(Object correspondence data)
•••

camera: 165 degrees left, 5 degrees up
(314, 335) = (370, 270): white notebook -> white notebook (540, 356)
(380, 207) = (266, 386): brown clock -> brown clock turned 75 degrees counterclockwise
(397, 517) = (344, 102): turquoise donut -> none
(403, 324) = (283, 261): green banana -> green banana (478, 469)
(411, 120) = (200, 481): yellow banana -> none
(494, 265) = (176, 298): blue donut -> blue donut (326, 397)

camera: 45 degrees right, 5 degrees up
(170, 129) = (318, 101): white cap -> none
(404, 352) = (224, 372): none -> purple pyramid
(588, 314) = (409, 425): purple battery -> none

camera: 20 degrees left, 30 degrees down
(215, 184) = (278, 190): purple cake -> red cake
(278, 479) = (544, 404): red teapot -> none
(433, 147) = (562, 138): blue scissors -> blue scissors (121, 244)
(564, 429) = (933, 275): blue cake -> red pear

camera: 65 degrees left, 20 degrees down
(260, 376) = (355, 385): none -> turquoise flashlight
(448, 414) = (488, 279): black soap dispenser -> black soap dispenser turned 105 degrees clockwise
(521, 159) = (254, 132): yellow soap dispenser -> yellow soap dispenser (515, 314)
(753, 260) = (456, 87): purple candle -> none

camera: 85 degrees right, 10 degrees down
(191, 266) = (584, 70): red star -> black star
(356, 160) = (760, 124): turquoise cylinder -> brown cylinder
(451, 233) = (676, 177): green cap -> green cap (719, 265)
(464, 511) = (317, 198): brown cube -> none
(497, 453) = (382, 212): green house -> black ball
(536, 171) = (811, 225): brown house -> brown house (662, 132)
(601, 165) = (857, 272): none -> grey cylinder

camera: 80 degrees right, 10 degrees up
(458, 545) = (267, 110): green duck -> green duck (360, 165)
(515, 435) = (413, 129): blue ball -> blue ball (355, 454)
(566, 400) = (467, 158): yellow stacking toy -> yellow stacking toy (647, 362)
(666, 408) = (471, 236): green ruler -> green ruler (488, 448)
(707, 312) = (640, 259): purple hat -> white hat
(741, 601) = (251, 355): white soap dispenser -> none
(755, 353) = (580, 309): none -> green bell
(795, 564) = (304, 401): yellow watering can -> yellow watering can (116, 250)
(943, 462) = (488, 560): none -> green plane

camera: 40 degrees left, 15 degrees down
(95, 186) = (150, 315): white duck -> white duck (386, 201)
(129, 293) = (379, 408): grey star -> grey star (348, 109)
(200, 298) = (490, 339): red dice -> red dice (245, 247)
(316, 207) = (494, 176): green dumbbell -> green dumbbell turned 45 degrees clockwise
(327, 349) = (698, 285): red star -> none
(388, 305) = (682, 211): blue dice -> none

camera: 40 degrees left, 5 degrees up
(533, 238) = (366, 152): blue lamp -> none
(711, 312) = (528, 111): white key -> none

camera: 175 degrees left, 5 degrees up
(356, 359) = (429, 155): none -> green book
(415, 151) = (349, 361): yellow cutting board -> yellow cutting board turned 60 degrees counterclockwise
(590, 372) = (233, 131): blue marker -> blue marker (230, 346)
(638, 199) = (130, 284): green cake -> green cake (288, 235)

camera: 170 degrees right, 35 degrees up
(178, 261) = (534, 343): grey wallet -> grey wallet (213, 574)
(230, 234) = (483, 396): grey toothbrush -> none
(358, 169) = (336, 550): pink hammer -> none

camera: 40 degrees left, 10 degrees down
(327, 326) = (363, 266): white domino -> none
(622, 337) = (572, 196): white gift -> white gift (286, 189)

•••

INSTRUCTIONS TO FOLLOW: Return all lines of the data in which the string "duck" appears.

ANSWER TO THIS EXERCISE:
(458, 545) = (267, 110): green duck -> green duck (360, 165)
(95, 186) = (150, 315): white duck -> white duck (386, 201)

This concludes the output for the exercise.